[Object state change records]
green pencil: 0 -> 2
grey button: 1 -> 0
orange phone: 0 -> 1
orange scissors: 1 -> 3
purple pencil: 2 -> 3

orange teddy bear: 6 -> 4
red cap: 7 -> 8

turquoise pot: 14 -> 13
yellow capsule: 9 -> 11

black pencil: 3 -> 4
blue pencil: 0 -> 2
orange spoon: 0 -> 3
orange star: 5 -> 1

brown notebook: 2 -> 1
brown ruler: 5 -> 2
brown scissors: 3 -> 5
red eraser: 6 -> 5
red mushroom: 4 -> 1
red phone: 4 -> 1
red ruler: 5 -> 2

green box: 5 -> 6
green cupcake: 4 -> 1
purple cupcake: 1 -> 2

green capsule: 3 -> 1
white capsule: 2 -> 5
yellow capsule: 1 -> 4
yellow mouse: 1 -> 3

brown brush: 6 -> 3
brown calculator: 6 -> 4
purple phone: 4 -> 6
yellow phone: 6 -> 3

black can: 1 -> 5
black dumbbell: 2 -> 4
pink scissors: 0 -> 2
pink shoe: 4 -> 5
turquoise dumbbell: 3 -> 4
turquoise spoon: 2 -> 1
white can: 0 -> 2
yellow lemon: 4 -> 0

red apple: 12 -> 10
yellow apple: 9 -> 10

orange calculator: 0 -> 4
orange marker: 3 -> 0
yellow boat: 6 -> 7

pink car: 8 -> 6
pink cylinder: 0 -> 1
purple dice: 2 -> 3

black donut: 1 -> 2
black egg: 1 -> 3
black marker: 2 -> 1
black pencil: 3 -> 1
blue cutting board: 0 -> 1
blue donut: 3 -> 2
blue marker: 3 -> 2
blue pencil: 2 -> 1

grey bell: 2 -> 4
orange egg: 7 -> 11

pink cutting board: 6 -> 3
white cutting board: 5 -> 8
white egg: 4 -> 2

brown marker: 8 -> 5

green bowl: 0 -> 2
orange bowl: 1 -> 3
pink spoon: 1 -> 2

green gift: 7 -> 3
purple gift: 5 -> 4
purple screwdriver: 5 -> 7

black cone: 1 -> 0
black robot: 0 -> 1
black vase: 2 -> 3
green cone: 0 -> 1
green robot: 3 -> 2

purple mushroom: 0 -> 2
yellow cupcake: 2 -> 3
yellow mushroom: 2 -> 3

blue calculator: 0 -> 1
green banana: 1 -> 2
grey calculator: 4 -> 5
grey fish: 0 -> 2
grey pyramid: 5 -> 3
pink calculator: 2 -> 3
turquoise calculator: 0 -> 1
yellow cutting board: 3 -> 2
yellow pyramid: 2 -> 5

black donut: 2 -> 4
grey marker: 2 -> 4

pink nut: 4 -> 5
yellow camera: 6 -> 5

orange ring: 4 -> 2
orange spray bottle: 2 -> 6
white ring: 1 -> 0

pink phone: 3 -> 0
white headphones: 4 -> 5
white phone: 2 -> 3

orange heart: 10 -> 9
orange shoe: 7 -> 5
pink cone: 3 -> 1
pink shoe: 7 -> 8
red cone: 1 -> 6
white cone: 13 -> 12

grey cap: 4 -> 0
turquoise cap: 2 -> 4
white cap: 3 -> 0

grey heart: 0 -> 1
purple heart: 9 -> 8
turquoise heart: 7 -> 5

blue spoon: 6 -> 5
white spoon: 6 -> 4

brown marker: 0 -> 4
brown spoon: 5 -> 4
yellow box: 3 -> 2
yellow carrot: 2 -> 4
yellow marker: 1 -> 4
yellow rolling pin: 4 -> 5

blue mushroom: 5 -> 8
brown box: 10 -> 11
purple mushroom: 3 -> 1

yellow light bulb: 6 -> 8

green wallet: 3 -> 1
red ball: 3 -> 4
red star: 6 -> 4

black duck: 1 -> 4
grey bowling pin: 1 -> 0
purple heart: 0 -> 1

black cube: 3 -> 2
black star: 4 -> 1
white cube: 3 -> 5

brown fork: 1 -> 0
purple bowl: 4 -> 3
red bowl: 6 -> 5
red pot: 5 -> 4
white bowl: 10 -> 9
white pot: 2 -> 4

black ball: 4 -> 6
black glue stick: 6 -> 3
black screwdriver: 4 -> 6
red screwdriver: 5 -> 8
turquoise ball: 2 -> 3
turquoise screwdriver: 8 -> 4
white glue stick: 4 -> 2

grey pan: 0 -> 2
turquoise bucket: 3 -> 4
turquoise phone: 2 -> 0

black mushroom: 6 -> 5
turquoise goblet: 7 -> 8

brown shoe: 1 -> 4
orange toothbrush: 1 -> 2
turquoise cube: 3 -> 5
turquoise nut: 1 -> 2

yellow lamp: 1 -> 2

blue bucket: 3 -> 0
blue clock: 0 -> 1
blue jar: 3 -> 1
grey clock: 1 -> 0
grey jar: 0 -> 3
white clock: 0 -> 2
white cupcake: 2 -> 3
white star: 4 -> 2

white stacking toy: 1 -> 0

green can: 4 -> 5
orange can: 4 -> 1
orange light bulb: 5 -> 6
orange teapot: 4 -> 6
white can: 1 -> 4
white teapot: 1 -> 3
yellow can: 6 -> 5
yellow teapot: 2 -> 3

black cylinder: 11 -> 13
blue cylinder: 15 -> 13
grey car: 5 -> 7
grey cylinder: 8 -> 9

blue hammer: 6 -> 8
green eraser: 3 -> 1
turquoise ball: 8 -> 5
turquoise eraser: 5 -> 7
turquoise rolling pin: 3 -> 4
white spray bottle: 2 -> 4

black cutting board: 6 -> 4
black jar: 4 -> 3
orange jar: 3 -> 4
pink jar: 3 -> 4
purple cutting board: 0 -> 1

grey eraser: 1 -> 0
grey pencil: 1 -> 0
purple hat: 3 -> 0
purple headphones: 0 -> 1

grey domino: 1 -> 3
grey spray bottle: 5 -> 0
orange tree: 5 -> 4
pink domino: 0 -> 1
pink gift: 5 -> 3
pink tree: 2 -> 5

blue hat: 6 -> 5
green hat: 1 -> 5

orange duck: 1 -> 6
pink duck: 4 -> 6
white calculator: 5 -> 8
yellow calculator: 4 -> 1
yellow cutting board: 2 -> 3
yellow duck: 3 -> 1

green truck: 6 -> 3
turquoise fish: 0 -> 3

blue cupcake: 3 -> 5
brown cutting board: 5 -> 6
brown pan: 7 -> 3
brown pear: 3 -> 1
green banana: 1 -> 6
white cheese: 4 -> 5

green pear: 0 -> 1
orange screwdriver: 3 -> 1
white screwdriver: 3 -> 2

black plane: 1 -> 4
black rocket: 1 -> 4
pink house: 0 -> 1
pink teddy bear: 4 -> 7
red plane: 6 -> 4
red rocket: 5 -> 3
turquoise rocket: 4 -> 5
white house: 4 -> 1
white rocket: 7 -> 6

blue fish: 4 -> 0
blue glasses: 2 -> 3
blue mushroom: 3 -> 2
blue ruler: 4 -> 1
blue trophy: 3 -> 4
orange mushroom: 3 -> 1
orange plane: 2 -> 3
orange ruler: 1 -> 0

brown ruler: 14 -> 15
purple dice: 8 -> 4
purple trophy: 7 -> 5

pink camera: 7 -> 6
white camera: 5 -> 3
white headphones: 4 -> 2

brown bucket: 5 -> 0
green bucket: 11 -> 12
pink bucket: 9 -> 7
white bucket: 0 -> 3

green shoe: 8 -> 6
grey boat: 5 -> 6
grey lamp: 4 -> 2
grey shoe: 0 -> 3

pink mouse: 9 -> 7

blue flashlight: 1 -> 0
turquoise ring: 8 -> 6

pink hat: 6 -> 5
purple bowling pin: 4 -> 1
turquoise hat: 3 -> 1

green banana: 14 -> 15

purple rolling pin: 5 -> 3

▸ EXERCISE PROMPT
Where does the word "donut" appear in the records above? Return every line that holds it.

▸ WRITTEN SOLUTION
black donut: 1 -> 2
blue donut: 3 -> 2
black donut: 2 -> 4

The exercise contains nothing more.